- Extracted data -
╭──
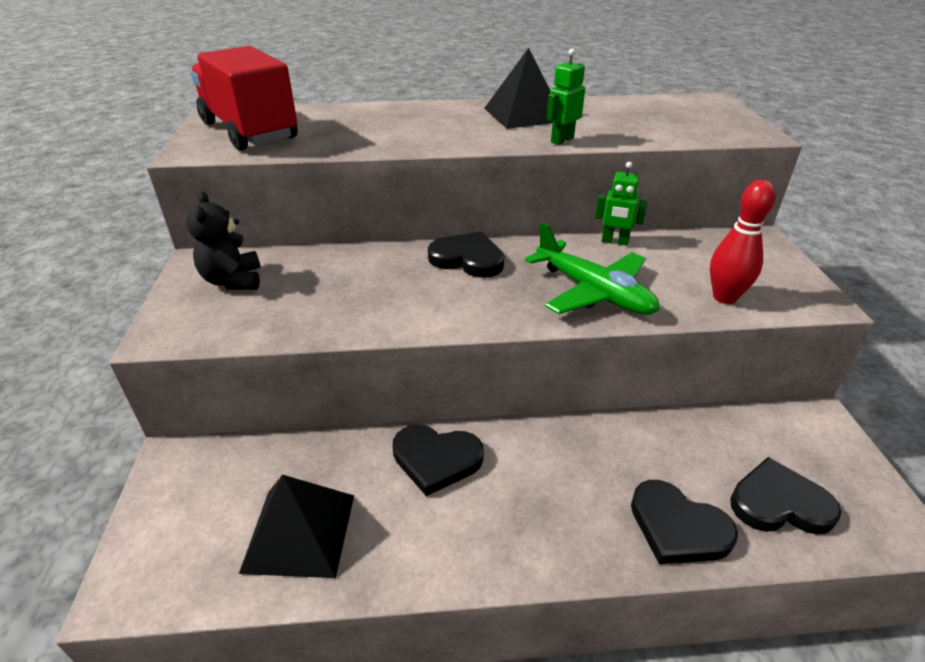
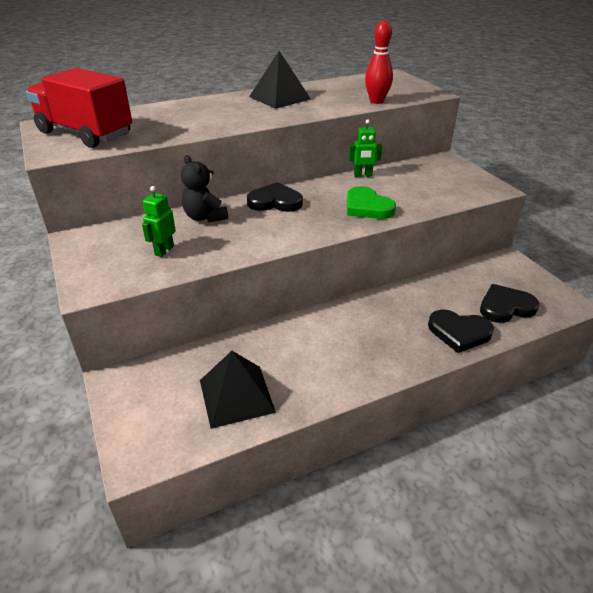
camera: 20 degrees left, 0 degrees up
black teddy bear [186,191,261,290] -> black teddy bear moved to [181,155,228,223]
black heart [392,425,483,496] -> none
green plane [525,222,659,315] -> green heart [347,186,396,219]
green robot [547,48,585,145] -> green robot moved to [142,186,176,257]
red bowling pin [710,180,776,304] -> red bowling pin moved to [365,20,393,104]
╰──
╭──
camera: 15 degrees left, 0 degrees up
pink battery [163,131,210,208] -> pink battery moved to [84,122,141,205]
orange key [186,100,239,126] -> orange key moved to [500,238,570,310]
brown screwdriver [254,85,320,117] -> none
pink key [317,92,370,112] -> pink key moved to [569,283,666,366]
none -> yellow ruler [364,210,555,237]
╰──
╭──
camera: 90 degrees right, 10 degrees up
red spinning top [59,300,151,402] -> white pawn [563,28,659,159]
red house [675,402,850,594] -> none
╰──
- Your goal -
Of the entries above, repeat exactly the lines between the line with "black teddy bear [186,191,261,290]" and the line with "red bowling pin [710,180,776,304]", inclusive, and no others.

- Written response -
black teddy bear [186,191,261,290] -> black teddy bear moved to [181,155,228,223]
black heart [392,425,483,496] -> none
green plane [525,222,659,315] -> green heart [347,186,396,219]
green robot [547,48,585,145] -> green robot moved to [142,186,176,257]
red bowling pin [710,180,776,304] -> red bowling pin moved to [365,20,393,104]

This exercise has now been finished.